→ YOUR OBJECTIVE: Word for word, set down every line of the entries below from the line with "R2: 390 (AGND, NET13) -> 390 (NET16, NET17)" to the line with "U1 pin IN: none -> +15V", including both, and no other line.

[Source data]
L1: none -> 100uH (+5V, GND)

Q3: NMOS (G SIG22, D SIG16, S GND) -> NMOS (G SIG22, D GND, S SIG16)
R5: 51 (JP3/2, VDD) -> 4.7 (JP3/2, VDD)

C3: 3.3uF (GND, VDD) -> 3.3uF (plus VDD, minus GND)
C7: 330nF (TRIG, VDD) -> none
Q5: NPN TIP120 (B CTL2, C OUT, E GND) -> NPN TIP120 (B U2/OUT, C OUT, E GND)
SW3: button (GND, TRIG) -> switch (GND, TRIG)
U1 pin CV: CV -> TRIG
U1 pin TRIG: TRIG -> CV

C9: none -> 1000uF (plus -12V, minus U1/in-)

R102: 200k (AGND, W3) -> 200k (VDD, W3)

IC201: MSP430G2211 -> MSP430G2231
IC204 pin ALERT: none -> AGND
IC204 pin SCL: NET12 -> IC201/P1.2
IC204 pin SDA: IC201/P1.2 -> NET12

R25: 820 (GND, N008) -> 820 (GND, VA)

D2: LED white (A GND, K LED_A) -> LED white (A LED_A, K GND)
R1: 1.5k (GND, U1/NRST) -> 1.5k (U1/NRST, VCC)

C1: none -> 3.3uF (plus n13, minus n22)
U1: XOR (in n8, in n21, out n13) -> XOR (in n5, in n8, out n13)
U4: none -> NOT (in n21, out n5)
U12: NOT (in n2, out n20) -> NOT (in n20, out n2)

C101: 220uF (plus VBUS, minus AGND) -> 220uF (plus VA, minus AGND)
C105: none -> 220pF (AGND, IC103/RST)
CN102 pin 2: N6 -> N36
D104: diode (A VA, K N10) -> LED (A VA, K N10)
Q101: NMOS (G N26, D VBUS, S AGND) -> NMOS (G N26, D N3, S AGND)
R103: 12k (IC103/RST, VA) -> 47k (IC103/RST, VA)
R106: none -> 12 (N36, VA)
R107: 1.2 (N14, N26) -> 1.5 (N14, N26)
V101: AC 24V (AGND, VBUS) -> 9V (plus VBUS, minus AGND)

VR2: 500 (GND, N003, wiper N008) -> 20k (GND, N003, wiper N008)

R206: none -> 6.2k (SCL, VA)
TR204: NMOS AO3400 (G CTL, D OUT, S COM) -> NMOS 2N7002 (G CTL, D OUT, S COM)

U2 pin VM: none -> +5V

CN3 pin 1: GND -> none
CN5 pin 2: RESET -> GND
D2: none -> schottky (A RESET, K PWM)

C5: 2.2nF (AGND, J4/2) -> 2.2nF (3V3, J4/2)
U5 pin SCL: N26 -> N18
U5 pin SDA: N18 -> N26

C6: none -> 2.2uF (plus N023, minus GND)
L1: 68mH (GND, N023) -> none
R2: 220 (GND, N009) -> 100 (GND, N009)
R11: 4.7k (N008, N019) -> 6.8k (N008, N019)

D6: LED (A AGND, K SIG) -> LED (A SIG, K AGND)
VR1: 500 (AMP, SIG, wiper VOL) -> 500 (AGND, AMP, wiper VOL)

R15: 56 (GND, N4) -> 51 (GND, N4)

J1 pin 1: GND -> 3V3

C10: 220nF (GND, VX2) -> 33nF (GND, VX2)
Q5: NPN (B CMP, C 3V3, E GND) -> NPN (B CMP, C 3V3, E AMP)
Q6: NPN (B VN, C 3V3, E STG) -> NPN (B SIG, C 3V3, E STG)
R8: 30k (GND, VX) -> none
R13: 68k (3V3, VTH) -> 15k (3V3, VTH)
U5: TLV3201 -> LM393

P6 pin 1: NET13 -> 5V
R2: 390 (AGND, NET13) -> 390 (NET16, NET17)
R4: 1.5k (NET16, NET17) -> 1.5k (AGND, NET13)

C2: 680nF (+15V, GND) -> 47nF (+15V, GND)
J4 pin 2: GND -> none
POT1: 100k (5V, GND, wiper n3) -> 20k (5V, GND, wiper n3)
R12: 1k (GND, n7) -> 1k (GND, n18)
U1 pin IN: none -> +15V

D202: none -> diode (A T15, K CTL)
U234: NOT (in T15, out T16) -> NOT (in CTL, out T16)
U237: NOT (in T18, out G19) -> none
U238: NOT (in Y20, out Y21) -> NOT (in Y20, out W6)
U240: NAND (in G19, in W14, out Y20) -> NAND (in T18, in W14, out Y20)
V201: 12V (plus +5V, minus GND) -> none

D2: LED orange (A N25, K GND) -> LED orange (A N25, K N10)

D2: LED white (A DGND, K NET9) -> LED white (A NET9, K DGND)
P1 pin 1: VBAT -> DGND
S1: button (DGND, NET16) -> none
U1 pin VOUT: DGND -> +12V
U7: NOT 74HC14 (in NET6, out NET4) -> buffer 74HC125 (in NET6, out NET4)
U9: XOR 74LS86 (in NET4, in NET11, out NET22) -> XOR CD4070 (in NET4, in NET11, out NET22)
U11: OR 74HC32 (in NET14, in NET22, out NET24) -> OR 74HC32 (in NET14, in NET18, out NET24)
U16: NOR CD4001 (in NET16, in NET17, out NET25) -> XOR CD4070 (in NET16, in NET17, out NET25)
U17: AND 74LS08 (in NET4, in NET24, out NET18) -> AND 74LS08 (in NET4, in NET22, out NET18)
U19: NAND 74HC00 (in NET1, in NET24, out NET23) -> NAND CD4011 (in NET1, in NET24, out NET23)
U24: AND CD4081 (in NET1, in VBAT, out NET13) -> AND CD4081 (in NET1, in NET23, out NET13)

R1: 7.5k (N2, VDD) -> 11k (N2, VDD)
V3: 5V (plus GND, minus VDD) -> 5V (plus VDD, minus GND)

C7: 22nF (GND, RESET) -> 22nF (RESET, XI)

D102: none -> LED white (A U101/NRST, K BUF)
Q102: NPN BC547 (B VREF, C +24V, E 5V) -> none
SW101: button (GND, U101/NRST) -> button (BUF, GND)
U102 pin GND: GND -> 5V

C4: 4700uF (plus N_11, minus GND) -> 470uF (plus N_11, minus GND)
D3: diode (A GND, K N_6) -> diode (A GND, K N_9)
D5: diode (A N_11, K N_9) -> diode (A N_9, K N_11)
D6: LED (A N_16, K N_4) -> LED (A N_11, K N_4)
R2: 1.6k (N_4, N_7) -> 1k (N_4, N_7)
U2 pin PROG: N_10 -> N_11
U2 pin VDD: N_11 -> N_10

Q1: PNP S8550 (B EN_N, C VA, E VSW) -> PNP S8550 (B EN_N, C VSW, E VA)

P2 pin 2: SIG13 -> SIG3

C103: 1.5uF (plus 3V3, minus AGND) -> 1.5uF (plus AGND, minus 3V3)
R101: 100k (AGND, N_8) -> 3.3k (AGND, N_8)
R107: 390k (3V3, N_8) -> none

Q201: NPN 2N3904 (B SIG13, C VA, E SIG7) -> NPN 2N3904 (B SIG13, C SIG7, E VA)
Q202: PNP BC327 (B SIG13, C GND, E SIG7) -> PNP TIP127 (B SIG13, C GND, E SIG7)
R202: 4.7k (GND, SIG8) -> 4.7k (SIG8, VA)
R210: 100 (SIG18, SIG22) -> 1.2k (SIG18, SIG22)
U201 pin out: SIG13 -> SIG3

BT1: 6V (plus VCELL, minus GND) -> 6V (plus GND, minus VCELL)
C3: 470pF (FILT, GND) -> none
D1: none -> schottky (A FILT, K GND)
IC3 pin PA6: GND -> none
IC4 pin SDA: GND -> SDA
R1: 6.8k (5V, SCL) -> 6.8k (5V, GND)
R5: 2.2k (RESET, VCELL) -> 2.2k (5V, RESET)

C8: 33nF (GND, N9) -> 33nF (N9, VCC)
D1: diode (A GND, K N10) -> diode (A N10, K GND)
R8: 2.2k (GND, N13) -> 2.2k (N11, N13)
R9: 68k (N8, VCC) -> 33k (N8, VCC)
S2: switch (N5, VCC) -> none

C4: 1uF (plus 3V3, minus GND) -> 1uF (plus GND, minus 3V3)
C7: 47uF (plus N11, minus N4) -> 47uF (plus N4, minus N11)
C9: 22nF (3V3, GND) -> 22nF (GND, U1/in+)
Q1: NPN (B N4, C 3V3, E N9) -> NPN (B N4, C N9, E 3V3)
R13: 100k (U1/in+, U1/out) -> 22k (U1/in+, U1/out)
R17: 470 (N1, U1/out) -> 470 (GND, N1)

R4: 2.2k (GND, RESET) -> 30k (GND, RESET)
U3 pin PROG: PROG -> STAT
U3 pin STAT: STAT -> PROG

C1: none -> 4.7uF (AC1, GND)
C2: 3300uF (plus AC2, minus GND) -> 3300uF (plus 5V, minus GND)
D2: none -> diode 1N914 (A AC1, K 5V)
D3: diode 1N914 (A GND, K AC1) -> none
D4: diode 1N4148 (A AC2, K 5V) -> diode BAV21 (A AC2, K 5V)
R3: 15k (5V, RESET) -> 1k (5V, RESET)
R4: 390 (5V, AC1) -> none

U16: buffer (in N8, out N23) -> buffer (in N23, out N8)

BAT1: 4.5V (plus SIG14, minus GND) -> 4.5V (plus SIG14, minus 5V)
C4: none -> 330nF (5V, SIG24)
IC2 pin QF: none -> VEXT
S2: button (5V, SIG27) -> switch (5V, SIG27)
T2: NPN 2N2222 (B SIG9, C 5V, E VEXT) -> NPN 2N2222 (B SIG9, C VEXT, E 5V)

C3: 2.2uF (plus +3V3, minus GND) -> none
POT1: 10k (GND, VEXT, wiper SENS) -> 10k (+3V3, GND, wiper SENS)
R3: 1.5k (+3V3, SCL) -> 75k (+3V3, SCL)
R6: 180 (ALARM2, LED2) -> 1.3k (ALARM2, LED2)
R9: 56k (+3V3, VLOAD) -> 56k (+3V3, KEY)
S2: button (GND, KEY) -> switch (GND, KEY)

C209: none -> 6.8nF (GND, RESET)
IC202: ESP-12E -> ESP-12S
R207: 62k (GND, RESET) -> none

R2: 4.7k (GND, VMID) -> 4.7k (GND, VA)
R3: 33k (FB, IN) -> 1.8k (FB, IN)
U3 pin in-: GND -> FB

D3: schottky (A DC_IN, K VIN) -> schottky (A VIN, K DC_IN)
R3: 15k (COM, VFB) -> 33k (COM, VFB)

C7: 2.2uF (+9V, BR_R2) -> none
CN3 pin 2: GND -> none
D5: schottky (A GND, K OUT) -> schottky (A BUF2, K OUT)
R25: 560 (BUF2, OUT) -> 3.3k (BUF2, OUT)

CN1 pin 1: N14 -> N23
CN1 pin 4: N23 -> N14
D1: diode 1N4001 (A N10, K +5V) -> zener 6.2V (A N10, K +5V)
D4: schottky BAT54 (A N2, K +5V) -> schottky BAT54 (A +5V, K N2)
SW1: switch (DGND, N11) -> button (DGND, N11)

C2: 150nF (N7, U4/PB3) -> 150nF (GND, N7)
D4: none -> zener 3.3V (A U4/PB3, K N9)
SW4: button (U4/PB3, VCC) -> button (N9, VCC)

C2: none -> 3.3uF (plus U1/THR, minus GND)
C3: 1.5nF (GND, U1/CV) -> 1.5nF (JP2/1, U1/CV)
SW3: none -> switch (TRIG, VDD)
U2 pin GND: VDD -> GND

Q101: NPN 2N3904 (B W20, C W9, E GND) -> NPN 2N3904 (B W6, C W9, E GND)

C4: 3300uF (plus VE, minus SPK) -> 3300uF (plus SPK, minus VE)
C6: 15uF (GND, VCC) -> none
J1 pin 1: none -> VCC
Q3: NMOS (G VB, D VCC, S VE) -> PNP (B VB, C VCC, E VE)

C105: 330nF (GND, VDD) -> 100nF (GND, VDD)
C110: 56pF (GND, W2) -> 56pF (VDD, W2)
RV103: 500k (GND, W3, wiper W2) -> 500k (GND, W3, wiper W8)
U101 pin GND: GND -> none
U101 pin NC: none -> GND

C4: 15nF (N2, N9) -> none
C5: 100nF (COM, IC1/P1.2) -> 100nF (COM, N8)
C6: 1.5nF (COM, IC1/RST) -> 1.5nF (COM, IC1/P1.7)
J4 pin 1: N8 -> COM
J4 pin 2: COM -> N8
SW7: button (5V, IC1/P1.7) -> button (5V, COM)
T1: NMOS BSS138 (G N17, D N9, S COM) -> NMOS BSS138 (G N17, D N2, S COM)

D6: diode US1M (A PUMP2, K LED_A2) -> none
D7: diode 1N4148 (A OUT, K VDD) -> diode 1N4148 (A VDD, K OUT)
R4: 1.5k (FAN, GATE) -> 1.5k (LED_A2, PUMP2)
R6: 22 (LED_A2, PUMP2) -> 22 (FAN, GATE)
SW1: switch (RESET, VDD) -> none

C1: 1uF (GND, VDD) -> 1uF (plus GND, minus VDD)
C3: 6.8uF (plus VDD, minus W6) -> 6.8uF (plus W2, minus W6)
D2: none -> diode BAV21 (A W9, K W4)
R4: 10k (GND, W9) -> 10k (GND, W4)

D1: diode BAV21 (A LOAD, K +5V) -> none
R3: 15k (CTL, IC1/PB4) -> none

→ EXERCISE OUTPUT:
R2: 390 (AGND, NET13) -> 390 (NET16, NET17)
R4: 1.5k (NET16, NET17) -> 1.5k (AGND, NET13)

C2: 680nF (+15V, GND) -> 47nF (+15V, GND)
J4 pin 2: GND -> none
POT1: 100k (5V, GND, wiper n3) -> 20k (5V, GND, wiper n3)
R12: 1k (GND, n7) -> 1k (GND, n18)
U1 pin IN: none -> +15V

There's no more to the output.